* Problem requirements: In the listing below, the answer starts at the line that has "sneaker (bright orange) (76,242,114,56)" and stops after the line that has "star shape (brown)"; please repeat that part exactly and nothing more.

★ ★ ★

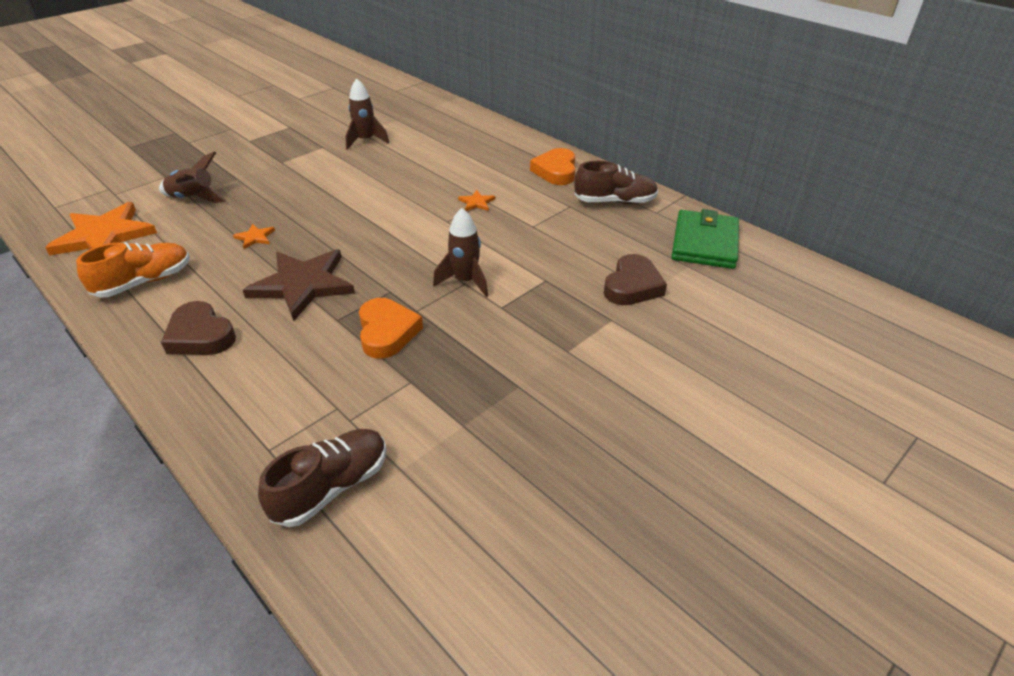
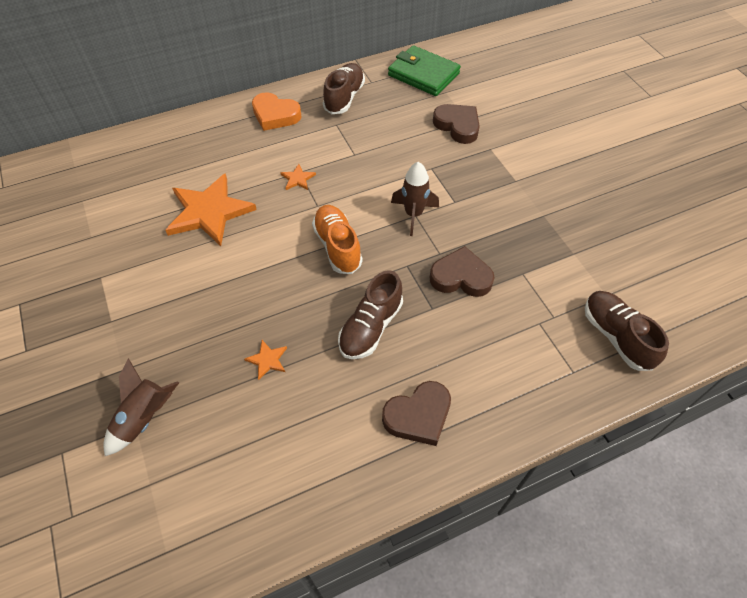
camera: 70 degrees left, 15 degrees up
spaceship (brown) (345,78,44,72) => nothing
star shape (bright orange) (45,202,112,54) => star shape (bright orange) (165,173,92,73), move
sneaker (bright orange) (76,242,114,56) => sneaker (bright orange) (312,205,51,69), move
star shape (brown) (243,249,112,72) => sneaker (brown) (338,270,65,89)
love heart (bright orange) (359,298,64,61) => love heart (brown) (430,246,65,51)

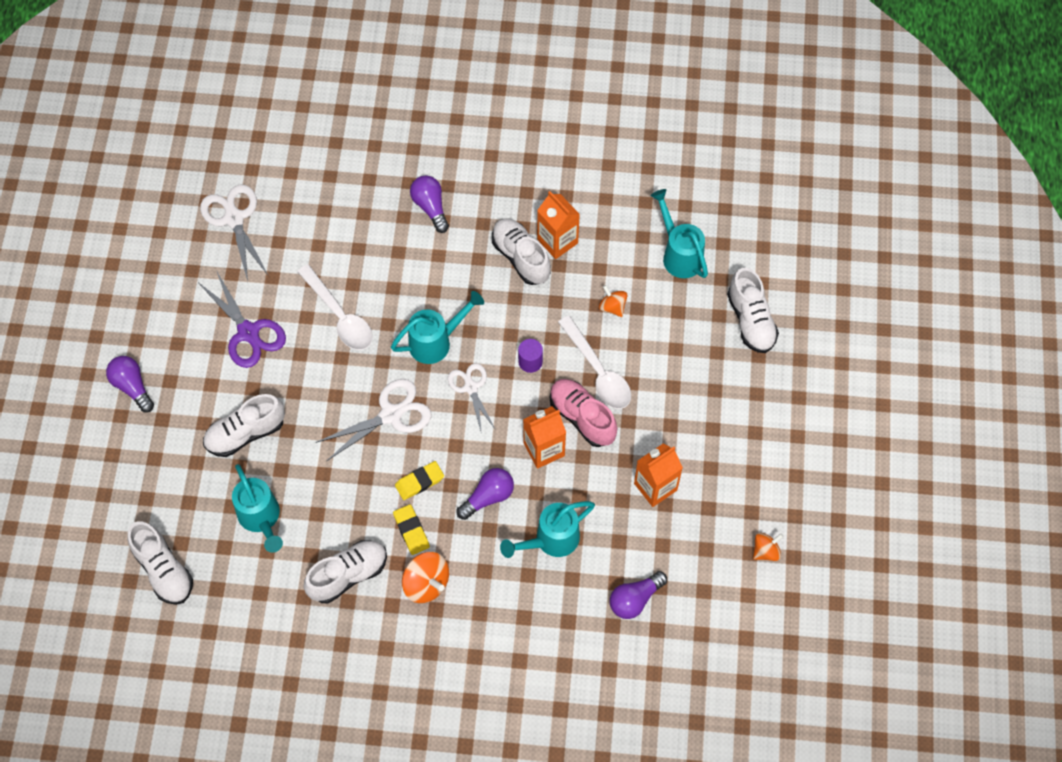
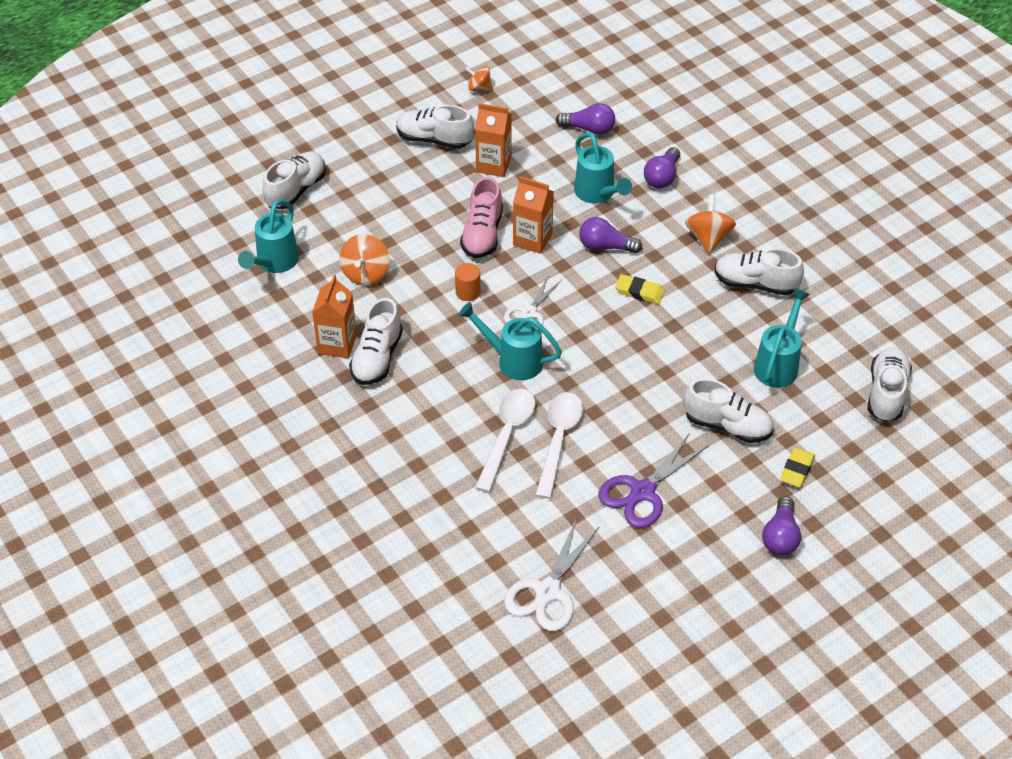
camera: 130 degrees left, 15 degrees down
pair of scissors (white) (315,379,117,82) => nothing
nothing => sneaker (white) (396,105,78,44)
gum eraser (bright yellow) (393,504,37,51) => gum eraser (bright yellow) (780,447,35,40), move
bulb (violet) (410,175,39,58) => bulb (violet) (644,147,36,41), move
teaspoon (white) (558,315,73,94) => teaspoon (white) (475,388,60,105), move
solid cylinder (violet) (518,339,25,34) => solid cylinder (bright orange) (455,263,26,38)
pair of scissors (violet) (198,272,88,96) => pair of scissors (violet) (599,433,110,95), 150 degrees counterclockwise
watering pot (turquoise) (500,501,95,57) => watering pot (turquoise) (574,132,58,72), 45 degrees clockwise
whirligig (bright orange) (599,285,28,32) => whirligig (bright orange) (340,234,50,52), x1.56

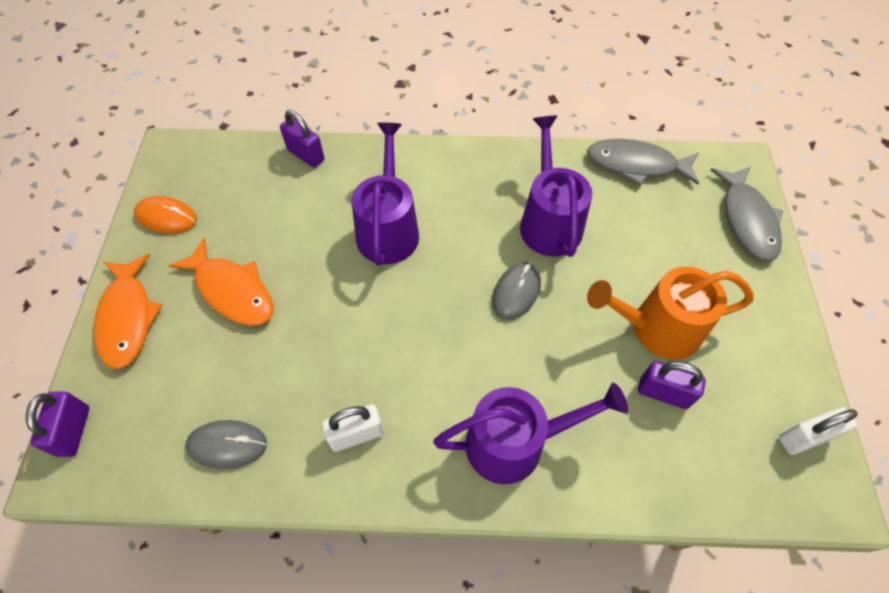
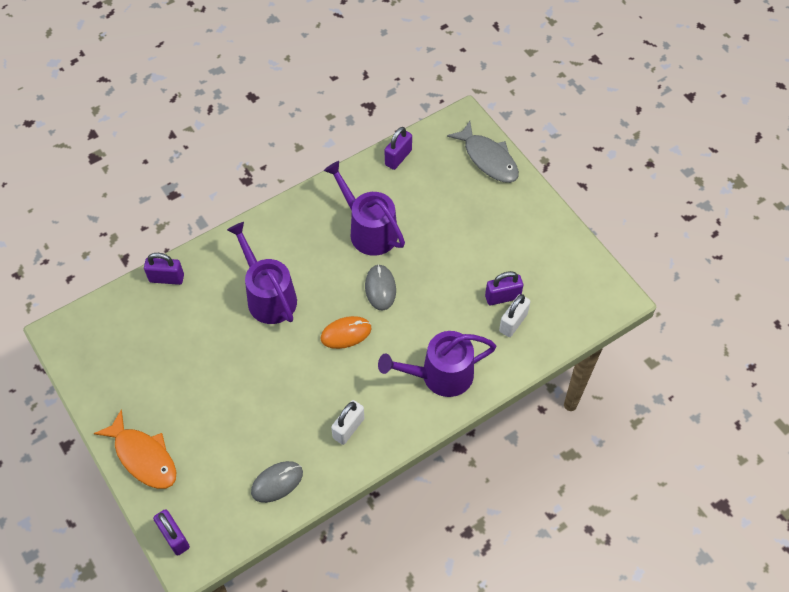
camera: 35 degrees left, 0 degrees up
toy fish (bright orange) (169,238,104,88) => nothing
watering pot (bright orange) (587,267,167,93) => nothing
PC mouse (bright orange) (134,196,63,38) => PC mouse (bright orange) (320,316,52,33), move
lock (white) (779,407,78,48) => lock (white) (499,294,31,43), move
toy fish (gray) (587,139,112,47) => lock (violet) (385,127,27,43)
watering pot (violet) (433,383,195,101) => watering pot (violet) (378,331,118,66), 150 degrees counterclockwise

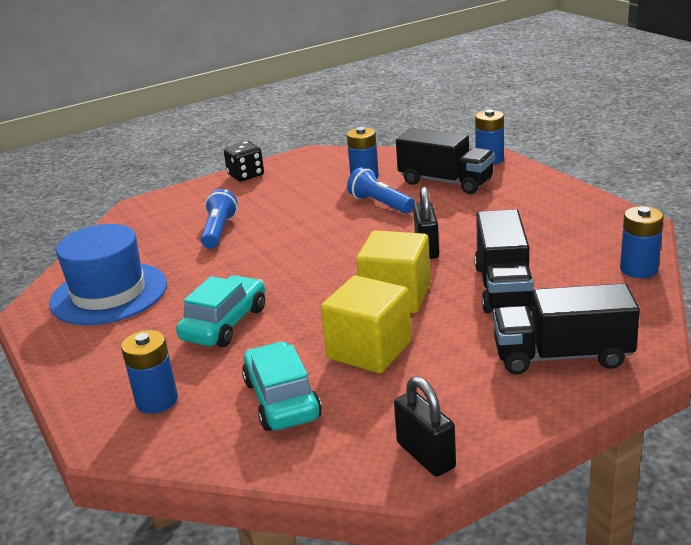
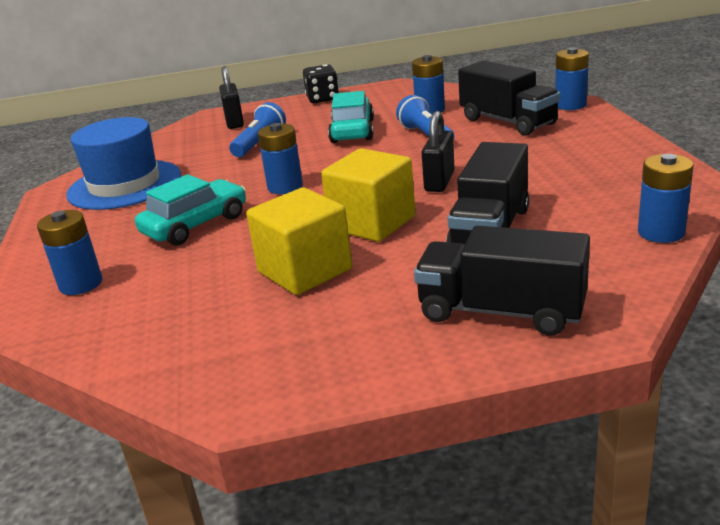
camera: 20 degrees right, 0 degrees up
nothing => battery (blue) (258,123,45,71)
toy car (turquoise) (242,341,80,90) => toy car (turquoise) (328,91,46,52), move
lock (jet-black) (394,376,62,101) => lock (jet-black) (219,66,25,63), move

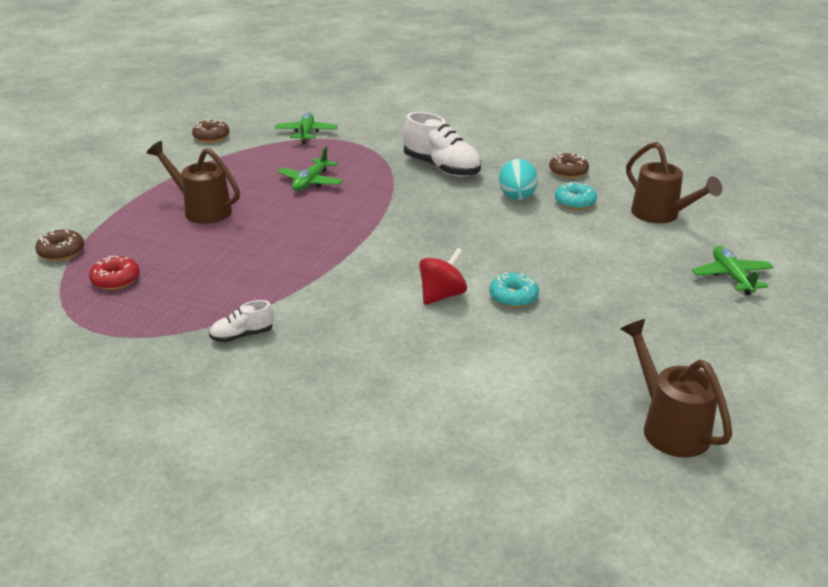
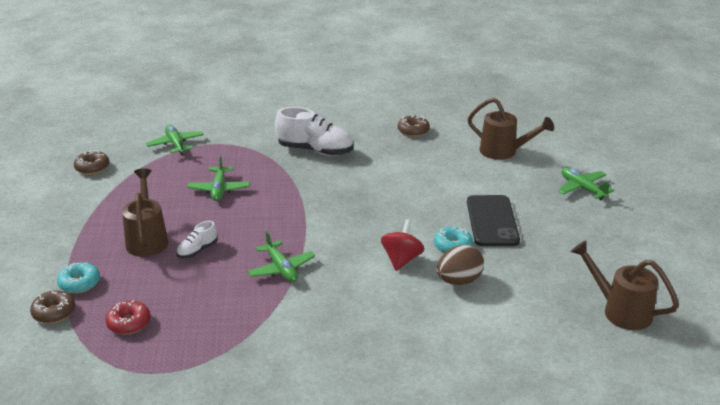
camera: 25 degrees left, 0 degrees up
egg shape (turquoise) (499,159,39,41) => nothing
nothing => plane (emerald) (247,231,68,51)
nothing => egg shape (brown) (437,245,47,40)
nothing => smartphone (jet-black) (467,195,53,51)
sneaker (white) (209,300,65,42) => sneaker (white) (176,221,41,37), move
glazed donut (turquoise) (555,182,42,28) => glazed donut (turquoise) (57,262,43,32), move
watering pot (brown) (147,141,93,83) => watering pot (brown) (122,168,46,89), 75 degrees clockwise

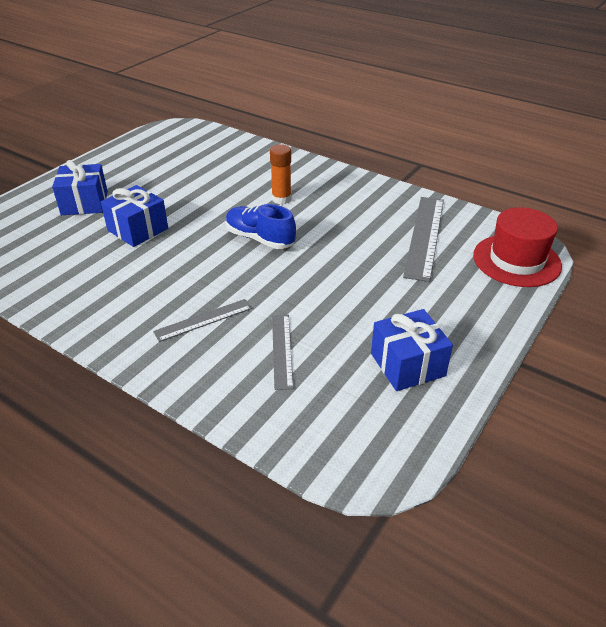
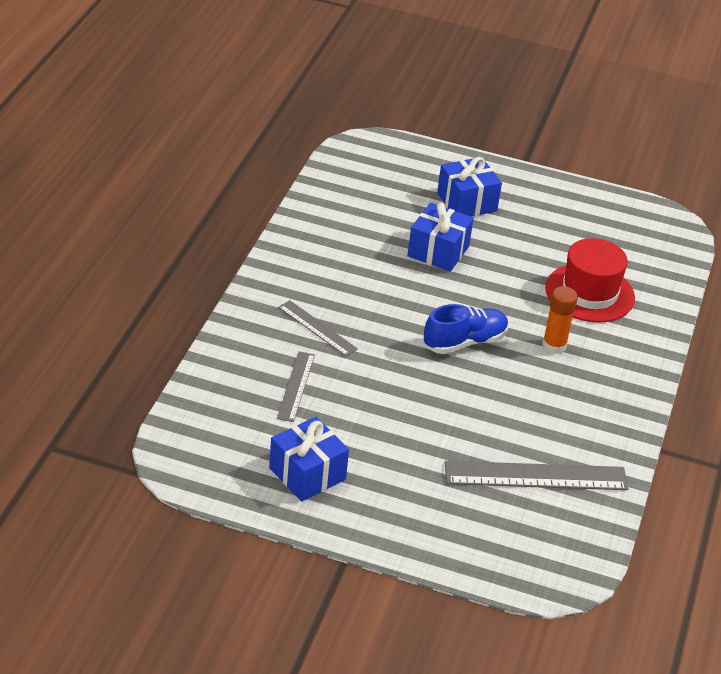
camera: 70 degrees right, 0 degrees up
tall hat (red) (473,207,89,80) => tall hat (red) (545,238,90,85), move
sneaker (blue) (226,204,70,45) => sneaker (blue) (424,304,85,50), 45 degrees clockwise
straightedge (gray) (272,315,21,75) => straightedge (gray) (277,352,38,70), 60 degrees counterclockwise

★ ★ ★

* Exercise solution:
sneaker (bright orange) (76,242,114,56) => sneaker (bright orange) (312,205,51,69), move
star shape (brown) (243,249,112,72) => sneaker (brown) (338,270,65,89)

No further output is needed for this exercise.